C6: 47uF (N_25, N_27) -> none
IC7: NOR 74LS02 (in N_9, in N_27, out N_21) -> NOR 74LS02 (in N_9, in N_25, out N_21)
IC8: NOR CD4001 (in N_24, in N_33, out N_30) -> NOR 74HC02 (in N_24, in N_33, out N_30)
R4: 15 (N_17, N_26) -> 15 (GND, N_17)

_____

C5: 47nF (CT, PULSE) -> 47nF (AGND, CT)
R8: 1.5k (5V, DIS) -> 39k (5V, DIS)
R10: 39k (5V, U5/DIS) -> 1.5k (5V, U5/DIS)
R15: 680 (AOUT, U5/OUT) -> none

_____

Where the listing above has a line with "C6: 47uF (N_25, N_27) -> none", start there, and output every line exactly through the line with "R4: 15 (N_17, N_26) -> 15 (GND, N_17)", which is also included.

C6: 47uF (N_25, N_27) -> none
IC7: NOR 74LS02 (in N_9, in N_27, out N_21) -> NOR 74LS02 (in N_9, in N_25, out N_21)
IC8: NOR CD4001 (in N_24, in N_33, out N_30) -> NOR 74HC02 (in N_24, in N_33, out N_30)
R4: 15 (N_17, N_26) -> 15 (GND, N_17)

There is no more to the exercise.